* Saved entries
------
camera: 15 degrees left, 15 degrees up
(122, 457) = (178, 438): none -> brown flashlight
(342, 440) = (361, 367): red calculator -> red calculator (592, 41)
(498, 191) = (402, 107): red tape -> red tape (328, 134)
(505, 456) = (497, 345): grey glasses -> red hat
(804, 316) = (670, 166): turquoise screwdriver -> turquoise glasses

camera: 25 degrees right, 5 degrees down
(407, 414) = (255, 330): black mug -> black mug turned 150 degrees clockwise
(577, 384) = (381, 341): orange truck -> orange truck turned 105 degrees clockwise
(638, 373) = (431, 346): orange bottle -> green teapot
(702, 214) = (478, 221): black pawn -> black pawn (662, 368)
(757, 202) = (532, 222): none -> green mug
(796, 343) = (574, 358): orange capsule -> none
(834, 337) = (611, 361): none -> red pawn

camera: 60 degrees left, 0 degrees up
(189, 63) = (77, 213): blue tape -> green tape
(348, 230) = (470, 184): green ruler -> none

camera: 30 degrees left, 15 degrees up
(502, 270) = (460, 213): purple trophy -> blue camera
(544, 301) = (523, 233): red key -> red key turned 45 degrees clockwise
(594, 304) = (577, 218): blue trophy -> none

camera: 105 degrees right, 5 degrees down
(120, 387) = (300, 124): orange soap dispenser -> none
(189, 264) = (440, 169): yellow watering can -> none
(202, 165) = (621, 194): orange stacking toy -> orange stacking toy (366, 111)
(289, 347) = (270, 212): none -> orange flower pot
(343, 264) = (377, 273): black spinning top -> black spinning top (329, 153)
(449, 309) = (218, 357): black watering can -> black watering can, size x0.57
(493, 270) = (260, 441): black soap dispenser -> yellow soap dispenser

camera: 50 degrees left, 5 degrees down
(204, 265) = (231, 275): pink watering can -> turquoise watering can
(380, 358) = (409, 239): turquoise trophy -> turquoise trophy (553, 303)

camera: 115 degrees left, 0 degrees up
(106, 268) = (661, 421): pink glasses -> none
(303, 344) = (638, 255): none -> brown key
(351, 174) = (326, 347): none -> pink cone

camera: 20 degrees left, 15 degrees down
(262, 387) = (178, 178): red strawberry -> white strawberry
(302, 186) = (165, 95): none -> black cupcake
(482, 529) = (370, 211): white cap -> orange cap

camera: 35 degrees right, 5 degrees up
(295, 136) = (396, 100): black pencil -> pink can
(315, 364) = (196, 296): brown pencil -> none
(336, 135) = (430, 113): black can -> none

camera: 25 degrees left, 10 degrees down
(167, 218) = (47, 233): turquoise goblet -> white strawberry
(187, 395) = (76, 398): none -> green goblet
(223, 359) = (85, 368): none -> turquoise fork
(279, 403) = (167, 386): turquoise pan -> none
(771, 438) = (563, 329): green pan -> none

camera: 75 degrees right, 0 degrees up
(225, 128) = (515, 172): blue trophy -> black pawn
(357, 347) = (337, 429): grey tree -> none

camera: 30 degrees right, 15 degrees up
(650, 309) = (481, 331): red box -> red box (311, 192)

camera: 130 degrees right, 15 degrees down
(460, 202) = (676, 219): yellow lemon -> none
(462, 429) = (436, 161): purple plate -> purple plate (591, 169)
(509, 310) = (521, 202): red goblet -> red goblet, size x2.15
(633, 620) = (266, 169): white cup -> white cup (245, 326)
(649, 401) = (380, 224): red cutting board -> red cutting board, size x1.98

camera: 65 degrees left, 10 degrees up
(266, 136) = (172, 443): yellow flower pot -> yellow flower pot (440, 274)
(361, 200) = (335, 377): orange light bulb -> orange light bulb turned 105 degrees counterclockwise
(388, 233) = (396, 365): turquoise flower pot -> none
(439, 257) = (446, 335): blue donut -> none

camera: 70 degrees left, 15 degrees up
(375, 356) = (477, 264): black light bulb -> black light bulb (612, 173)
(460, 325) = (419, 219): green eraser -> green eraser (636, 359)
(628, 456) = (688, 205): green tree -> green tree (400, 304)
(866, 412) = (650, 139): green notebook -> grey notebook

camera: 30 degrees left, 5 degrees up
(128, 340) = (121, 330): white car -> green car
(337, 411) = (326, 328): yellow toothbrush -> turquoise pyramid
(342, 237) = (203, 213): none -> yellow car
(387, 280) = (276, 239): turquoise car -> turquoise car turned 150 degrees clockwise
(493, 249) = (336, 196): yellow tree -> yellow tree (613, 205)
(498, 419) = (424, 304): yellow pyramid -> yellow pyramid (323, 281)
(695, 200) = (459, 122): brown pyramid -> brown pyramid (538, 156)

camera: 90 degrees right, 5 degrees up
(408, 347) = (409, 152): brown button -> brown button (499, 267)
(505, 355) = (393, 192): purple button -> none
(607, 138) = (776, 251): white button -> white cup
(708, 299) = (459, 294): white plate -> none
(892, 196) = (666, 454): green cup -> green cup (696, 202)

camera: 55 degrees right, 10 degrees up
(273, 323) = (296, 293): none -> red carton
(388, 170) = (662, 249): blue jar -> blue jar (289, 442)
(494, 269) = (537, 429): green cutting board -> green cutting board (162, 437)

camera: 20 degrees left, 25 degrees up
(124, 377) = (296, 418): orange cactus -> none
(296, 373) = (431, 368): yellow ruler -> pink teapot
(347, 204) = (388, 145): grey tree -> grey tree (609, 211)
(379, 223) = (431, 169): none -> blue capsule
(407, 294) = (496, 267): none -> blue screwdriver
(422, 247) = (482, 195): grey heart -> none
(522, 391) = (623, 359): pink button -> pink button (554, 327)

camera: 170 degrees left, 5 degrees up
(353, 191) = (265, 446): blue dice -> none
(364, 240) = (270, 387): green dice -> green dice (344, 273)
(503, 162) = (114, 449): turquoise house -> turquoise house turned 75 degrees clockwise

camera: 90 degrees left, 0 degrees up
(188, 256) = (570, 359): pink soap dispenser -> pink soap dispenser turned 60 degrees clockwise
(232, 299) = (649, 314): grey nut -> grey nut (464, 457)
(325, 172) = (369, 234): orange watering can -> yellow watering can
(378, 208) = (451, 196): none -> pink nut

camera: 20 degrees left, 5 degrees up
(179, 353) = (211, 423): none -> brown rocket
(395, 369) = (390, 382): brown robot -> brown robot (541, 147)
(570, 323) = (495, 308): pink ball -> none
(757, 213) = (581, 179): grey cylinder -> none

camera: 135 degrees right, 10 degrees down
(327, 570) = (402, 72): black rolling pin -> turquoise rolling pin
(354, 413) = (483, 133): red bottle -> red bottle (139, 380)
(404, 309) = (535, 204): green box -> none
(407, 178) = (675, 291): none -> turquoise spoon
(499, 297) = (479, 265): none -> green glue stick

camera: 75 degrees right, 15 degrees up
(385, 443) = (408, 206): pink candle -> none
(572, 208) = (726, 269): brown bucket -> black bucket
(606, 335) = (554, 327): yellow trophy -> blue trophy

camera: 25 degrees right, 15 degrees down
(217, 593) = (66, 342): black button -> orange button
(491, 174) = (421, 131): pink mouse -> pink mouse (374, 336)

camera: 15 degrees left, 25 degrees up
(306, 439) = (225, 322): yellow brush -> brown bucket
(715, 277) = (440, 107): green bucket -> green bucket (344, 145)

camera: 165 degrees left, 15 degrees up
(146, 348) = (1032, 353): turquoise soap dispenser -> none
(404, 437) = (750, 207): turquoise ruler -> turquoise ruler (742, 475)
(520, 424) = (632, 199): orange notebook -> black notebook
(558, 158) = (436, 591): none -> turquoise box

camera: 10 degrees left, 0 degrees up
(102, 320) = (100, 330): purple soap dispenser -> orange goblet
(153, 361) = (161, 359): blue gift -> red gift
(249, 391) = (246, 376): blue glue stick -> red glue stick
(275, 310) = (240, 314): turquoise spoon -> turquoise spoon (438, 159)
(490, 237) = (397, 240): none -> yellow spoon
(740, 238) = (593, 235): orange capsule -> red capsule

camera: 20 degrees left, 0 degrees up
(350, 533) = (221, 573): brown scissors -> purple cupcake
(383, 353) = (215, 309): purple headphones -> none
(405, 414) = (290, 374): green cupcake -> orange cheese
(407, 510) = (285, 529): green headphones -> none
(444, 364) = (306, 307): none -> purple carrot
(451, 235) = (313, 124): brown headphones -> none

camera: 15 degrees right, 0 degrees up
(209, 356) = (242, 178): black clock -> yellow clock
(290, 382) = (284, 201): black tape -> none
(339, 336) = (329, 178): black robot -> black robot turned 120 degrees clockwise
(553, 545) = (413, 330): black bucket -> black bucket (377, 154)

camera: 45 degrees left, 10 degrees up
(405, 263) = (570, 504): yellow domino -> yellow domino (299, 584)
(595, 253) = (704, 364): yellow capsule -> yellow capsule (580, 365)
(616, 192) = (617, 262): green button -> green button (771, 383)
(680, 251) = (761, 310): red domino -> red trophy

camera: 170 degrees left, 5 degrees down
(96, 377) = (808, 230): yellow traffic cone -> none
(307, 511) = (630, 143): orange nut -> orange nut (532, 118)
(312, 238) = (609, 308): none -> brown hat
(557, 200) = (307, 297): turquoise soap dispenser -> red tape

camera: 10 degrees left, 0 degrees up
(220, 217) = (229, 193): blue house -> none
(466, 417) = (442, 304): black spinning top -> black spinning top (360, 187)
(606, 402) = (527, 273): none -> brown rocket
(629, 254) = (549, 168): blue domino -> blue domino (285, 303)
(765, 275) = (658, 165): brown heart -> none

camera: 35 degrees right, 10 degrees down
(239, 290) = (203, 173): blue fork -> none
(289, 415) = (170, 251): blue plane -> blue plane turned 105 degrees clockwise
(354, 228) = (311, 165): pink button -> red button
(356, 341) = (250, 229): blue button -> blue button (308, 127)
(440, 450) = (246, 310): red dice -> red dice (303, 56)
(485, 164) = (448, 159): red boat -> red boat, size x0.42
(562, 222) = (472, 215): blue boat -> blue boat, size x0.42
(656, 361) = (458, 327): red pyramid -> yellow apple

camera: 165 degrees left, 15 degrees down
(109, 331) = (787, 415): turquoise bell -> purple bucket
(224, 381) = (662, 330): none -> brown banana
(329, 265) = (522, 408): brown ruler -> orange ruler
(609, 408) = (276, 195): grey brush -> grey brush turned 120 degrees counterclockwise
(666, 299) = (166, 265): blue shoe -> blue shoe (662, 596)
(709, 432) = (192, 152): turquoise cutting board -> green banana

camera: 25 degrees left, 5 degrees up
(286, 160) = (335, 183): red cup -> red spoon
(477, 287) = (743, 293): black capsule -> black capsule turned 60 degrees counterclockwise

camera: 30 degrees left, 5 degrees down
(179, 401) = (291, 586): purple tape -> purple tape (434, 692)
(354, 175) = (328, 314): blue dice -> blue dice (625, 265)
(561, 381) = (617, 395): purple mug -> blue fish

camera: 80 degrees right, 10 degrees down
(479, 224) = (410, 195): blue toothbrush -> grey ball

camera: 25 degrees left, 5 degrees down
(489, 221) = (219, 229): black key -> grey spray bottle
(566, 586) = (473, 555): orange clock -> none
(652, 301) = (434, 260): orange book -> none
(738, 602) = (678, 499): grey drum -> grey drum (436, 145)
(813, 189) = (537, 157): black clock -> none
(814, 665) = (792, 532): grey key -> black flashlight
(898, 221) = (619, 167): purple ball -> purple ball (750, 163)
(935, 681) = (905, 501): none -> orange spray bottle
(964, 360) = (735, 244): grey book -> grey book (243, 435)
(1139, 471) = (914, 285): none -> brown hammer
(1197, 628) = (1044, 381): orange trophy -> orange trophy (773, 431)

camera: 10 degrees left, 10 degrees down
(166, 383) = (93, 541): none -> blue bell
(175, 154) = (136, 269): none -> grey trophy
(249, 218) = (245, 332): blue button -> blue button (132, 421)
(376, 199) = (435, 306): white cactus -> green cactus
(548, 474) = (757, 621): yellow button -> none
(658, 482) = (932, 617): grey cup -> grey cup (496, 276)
------
Find the line with "(866, 412) = (650, 139): green" in the entries above. Retype it and each line after it, exactly, through the line with "(493, 249) = (336, 196): yellow", and stop there.

(866, 412) = (650, 139): green notebook -> grey notebook

camera: 30 degrees left, 5 degrees up
(128, 340) = (121, 330): white car -> green car
(337, 411) = (326, 328): yellow toothbrush -> turquoise pyramid
(342, 237) = (203, 213): none -> yellow car
(387, 280) = (276, 239): turquoise car -> turquoise car turned 150 degrees clockwise
(493, 249) = (336, 196): yellow tree -> yellow tree (613, 205)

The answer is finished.